(Before-and-after scene images)
= = =
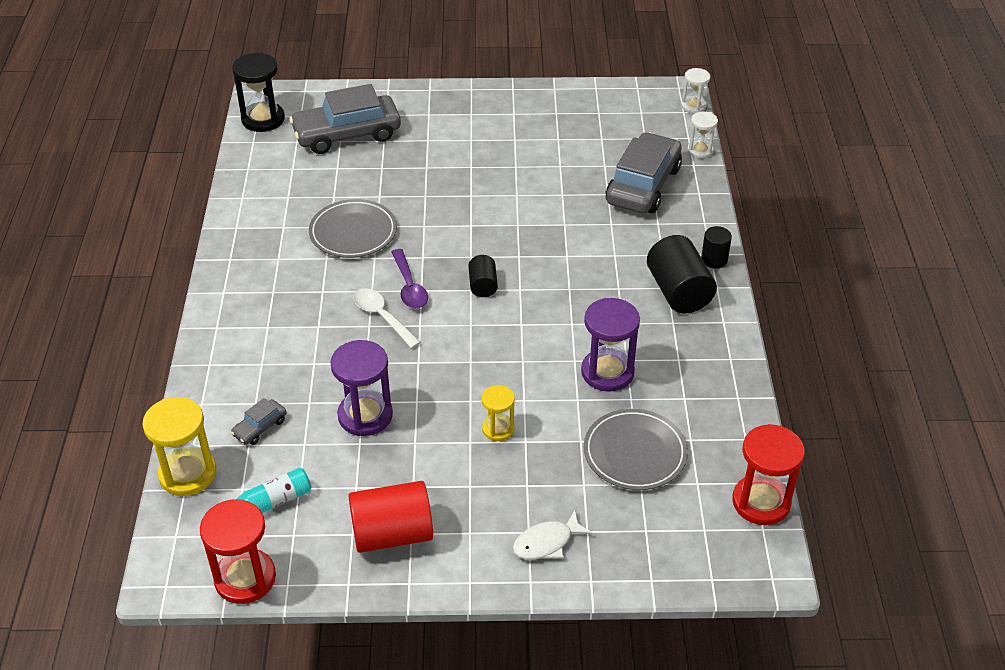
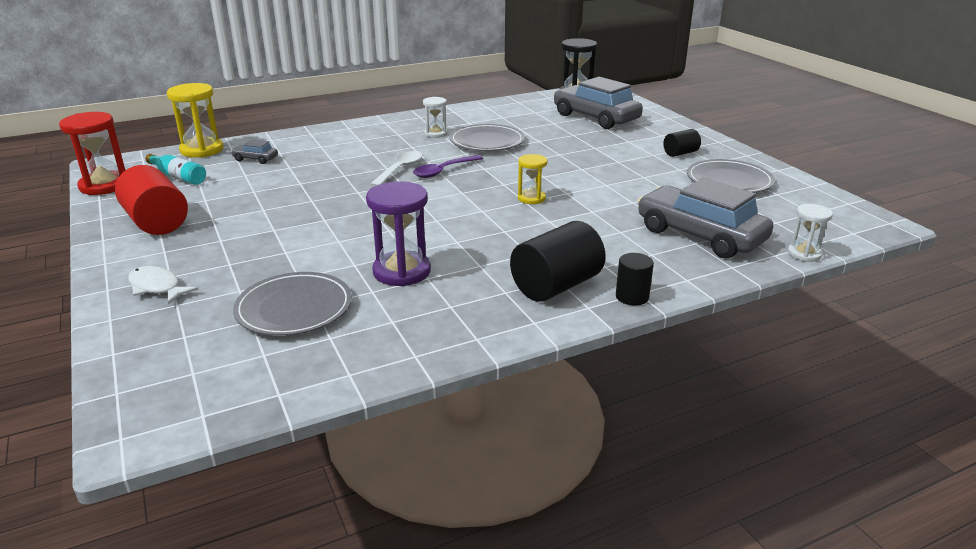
camera: 65 degrees right, 15 degrees down
(365, 415) = (285, 187): purple hourglass -> none
(483, 285) = (471, 195): black cylinder -> black cylinder (680, 153)
(498, 429) = (295, 237): yellow hourglass -> yellow hourglass (531, 198)
(558, 124) = (729, 181): none -> grey plate
(643, 185) = (700, 235): grey car -> grey car turned 135 degrees counterclockwise
(693, 106) = (872, 236): white hourglass -> white hourglass (435, 134)
(761, 502) = (247, 405): red hourglass -> none

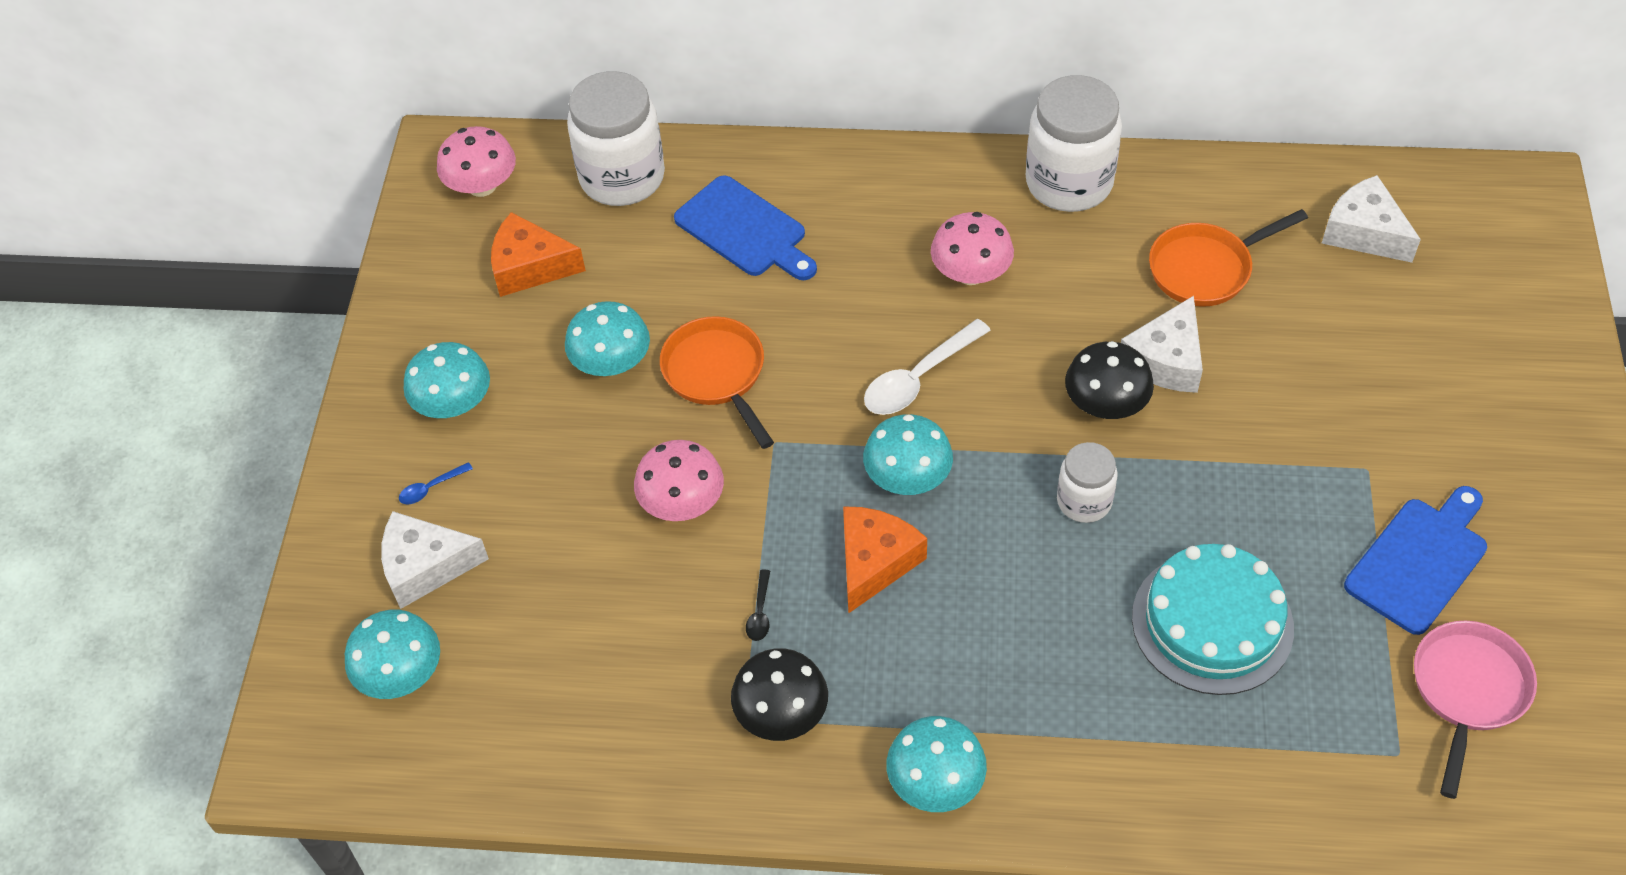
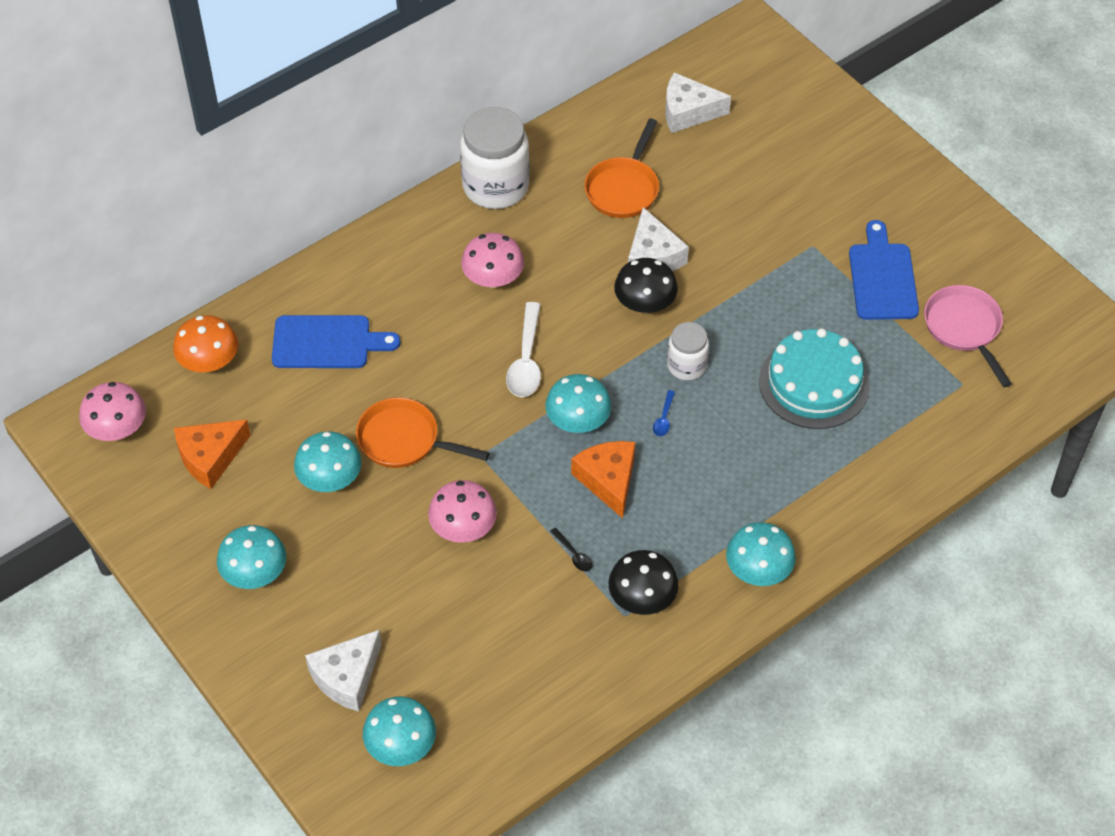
camera: 45 degrees left, 0 degrees up
(431, 488) = (298, 631): blue spoon -> blue spoon (664, 418)
(622, 177) = (209, 361): white jar -> orange mushroom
= = =
- [Work to complete]
Every line of the data above should be quoted exactly. Omit the pictures.

- [Written solution]
camera: 65 degrees right, 15 degrees down
(365, 415) = (285, 187): purple hourglass -> none
(483, 285) = (471, 195): black cylinder -> black cylinder (680, 153)
(498, 429) = (295, 237): yellow hourglass -> yellow hourglass (531, 198)
(558, 124) = (729, 181): none -> grey plate
(643, 185) = (700, 235): grey car -> grey car turned 135 degrees counterclockwise
(693, 106) = (872, 236): white hourglass -> white hourglass (435, 134)
(761, 502) = (247, 405): red hourglass -> none

camera: 45 degrees left, 0 degrees up
(431, 488) = (298, 631): blue spoon -> blue spoon (664, 418)
(622, 177) = (209, 361): white jar -> orange mushroom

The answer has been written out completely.